WHAT TO WORK ON: Repeat every line of the listing below exactly, minus the pictures.

GIVEN DATA:

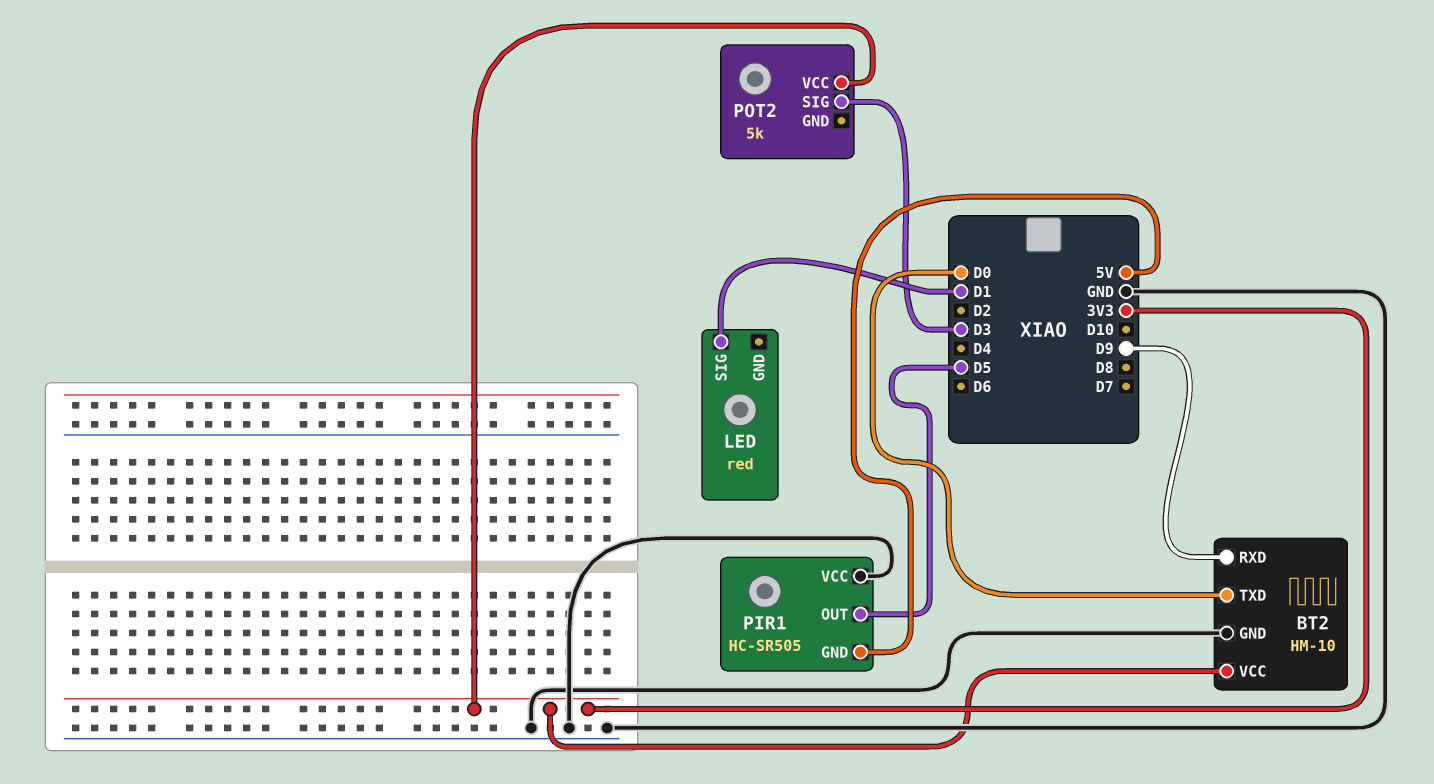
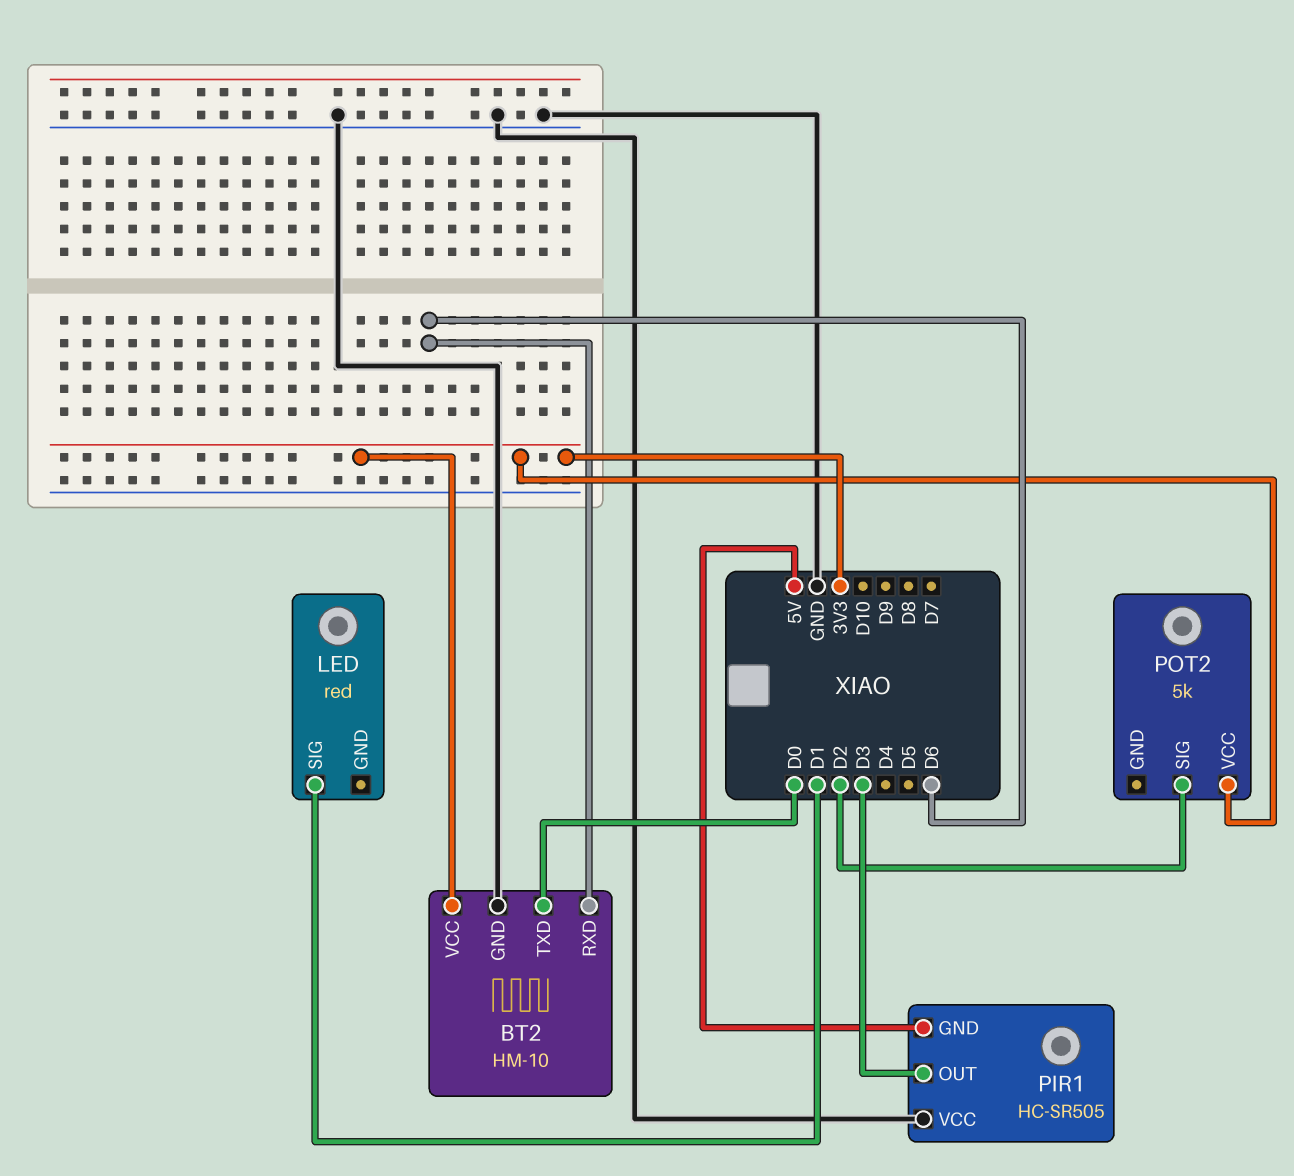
BT2 pin RXD: D9 -> D6
PIR1 pin OUT: D5 -> D3
POT2 pin SIG: D3 -> D2

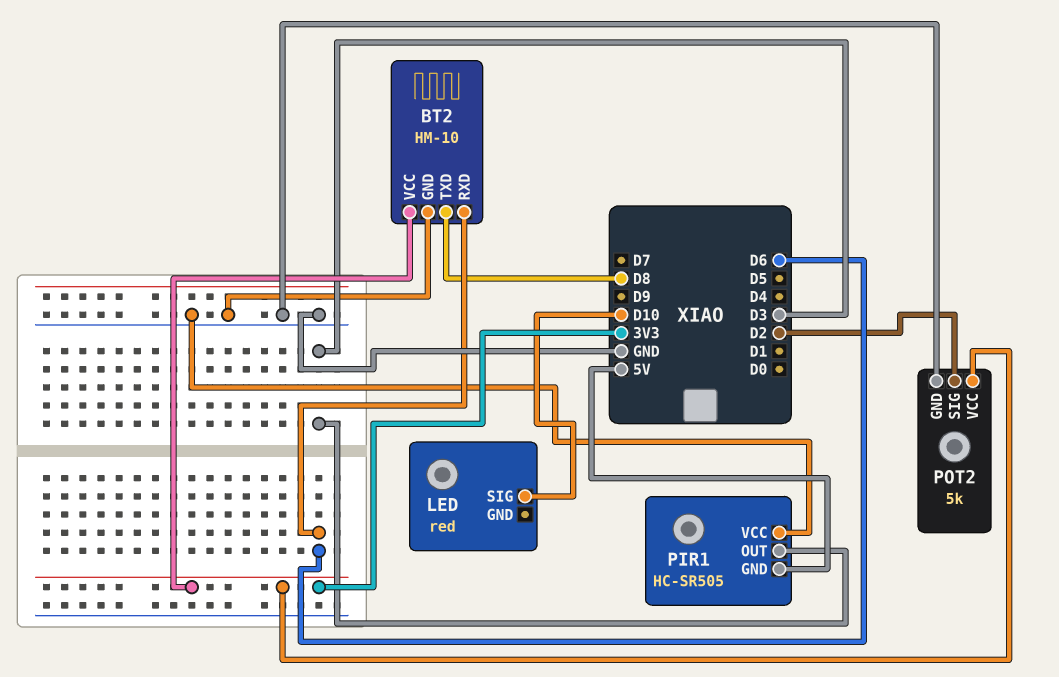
BT2 pin TXD: D0 -> D8
LED pin SIG: D1 -> D10
POT2 pin GND: none -> GND

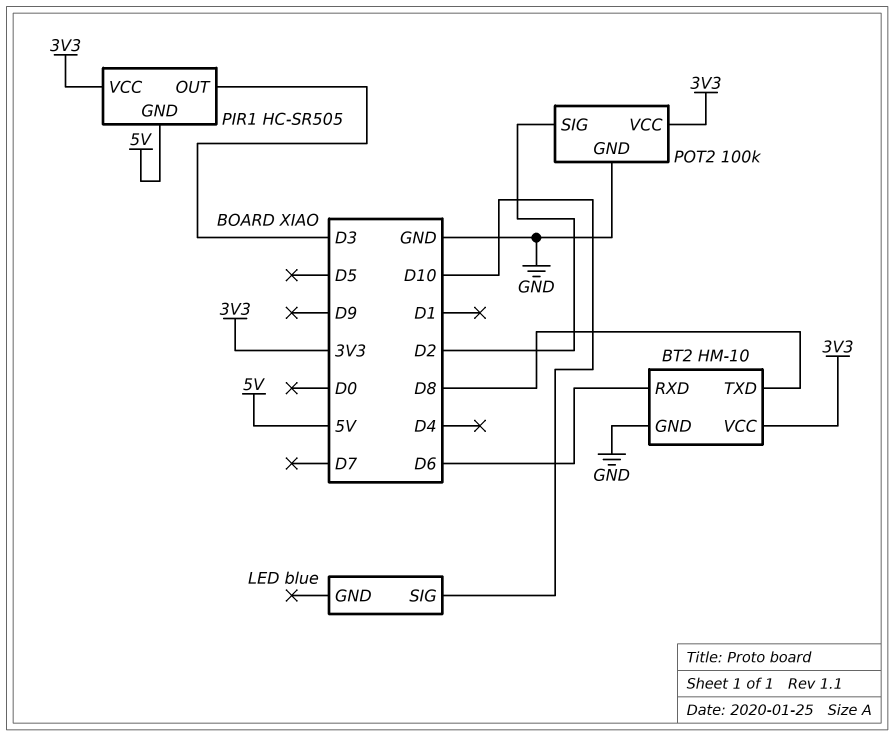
LED: red -> blue
PIR1 pin VCC: GND -> 3V3
POT2: 5k -> 100k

RESULT FOR THIS EXERCISE:
BT2 pin RXD: D9 -> D6
PIR1 pin OUT: D5 -> D3
POT2 pin SIG: D3 -> D2

BT2 pin TXD: D0 -> D8
LED pin SIG: D1 -> D10
POT2 pin GND: none -> GND

LED: red -> blue
PIR1 pin VCC: GND -> 3V3
POT2: 5k -> 100k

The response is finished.